• **Work instructions**
Copy out the entries that follow word for word, starting at the line containing "Identify the location" and ending with the line containing "Point(540,561) is closer".
.....
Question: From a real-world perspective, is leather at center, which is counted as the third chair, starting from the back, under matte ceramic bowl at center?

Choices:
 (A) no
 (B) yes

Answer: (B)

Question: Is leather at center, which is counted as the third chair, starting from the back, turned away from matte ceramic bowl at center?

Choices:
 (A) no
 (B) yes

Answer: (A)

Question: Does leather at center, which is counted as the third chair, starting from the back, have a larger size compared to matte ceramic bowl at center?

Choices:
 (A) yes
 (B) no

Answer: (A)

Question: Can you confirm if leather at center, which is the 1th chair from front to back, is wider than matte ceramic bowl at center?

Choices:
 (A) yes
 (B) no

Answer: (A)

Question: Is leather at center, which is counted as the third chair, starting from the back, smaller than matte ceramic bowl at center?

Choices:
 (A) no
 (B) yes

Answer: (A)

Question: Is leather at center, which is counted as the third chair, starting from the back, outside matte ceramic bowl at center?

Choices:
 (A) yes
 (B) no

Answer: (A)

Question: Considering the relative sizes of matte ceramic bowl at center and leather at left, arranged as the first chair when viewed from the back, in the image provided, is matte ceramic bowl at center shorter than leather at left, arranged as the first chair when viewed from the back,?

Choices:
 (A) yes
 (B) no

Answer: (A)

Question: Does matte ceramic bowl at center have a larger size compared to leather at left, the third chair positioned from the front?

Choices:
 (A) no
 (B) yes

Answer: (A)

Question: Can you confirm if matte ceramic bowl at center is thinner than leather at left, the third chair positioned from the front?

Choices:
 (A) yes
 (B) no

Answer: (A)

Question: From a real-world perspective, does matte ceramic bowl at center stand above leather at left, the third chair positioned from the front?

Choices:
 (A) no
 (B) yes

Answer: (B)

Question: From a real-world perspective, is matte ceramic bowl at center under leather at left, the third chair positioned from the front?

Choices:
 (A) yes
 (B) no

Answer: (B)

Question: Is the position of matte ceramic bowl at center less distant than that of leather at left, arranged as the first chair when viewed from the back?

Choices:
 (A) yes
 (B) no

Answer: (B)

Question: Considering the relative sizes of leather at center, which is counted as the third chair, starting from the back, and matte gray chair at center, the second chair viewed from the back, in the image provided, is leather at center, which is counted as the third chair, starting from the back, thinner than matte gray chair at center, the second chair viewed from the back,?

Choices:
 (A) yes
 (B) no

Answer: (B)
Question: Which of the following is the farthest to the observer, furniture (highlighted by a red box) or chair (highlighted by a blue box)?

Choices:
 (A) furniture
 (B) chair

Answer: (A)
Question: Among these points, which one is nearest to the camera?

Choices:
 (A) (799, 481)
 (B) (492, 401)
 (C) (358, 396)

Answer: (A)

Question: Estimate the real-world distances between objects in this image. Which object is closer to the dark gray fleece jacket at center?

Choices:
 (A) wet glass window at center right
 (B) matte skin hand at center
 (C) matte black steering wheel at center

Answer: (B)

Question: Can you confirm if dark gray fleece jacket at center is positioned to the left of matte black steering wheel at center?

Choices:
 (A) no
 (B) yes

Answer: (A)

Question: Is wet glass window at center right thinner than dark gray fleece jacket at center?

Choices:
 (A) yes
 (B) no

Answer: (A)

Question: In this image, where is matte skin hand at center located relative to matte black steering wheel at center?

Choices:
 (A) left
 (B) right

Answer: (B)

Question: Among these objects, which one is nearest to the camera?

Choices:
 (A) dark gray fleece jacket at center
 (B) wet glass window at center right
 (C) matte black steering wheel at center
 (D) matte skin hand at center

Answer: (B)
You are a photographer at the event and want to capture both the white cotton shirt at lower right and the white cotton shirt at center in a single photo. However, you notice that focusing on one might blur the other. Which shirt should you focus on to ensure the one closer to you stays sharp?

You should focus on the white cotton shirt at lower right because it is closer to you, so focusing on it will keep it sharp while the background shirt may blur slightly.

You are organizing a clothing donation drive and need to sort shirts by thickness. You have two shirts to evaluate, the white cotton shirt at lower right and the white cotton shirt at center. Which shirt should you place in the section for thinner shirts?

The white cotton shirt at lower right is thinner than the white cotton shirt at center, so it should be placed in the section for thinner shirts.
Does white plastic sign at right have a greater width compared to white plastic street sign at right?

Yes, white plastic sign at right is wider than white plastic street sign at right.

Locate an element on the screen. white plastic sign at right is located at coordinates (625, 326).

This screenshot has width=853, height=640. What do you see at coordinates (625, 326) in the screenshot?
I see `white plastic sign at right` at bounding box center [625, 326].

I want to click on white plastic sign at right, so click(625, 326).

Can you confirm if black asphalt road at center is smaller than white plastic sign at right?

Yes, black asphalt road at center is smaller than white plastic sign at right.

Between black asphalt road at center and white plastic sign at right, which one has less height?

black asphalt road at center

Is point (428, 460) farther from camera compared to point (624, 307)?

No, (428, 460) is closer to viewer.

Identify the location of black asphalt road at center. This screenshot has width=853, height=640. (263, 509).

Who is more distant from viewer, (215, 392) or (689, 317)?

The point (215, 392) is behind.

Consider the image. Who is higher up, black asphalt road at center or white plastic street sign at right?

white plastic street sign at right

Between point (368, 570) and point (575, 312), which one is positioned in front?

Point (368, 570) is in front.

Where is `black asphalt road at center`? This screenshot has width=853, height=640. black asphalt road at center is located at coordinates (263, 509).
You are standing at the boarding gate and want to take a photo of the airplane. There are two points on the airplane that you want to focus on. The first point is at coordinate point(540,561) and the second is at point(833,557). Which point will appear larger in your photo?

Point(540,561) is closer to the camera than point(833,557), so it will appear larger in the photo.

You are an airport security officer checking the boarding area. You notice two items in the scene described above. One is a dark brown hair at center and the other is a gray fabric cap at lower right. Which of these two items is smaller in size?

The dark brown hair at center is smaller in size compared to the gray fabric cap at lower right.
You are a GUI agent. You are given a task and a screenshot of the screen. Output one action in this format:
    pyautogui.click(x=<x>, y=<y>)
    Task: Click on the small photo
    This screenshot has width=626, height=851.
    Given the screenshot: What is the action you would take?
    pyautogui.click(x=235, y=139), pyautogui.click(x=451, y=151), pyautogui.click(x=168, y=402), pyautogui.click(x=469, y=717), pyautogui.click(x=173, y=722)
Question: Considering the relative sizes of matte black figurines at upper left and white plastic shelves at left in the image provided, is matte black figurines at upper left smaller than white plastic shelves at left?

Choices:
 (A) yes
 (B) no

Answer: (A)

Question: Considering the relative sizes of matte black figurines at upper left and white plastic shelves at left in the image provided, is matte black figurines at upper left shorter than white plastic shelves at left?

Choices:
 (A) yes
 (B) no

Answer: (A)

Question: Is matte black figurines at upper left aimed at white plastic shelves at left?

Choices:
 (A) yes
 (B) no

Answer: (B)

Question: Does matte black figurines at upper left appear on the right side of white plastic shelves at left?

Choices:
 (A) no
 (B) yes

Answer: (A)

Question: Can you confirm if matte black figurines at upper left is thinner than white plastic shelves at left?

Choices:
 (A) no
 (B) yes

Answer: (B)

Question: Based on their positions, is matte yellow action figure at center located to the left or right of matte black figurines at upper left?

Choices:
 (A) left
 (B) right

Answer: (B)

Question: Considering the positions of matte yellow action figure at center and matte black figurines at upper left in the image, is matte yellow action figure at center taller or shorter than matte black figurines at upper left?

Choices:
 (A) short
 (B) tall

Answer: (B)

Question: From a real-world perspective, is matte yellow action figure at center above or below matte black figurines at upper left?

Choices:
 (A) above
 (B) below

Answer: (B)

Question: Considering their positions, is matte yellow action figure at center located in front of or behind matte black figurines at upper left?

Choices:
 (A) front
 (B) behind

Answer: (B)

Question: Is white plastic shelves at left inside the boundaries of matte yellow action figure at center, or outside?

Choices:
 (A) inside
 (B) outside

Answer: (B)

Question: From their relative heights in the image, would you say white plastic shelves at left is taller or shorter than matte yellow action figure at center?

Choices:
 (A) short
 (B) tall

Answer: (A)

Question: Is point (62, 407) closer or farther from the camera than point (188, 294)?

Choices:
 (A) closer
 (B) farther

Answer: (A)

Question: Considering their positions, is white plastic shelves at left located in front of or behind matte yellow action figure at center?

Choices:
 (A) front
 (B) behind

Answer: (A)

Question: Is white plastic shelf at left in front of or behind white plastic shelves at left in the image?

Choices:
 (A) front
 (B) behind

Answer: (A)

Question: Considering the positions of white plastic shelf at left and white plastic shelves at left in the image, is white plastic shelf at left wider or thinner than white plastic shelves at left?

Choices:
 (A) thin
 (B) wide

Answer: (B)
.....
• **Exercise solution**
Identify the location of black asphalt road at center. This screenshot has width=853, height=640. (263, 509).

Who is more distant from viewer, (215, 392) or (689, 317)?

The point (215, 392) is behind.

Consider the image. Who is higher up, black asphalt road at center or white plastic street sign at right?

white plastic street sign at right

Between point (368, 570) and point (575, 312), which one is positioned in front?

Point (368, 570) is in front.

Where is `black asphalt road at center`? This screenshot has width=853, height=640. black asphalt road at center is located at coordinates (263, 509).
You are standing at the boarding gate and want to take a photo of the airplane. There are two points on the airplane that you want to focus on. The first point is at coordinate point(540,561) and the second is at point(833,557). Which point will appear larger in your photo?

Point(540,561) is closer to the camera than point(833,557), so it will appear larger in the photo.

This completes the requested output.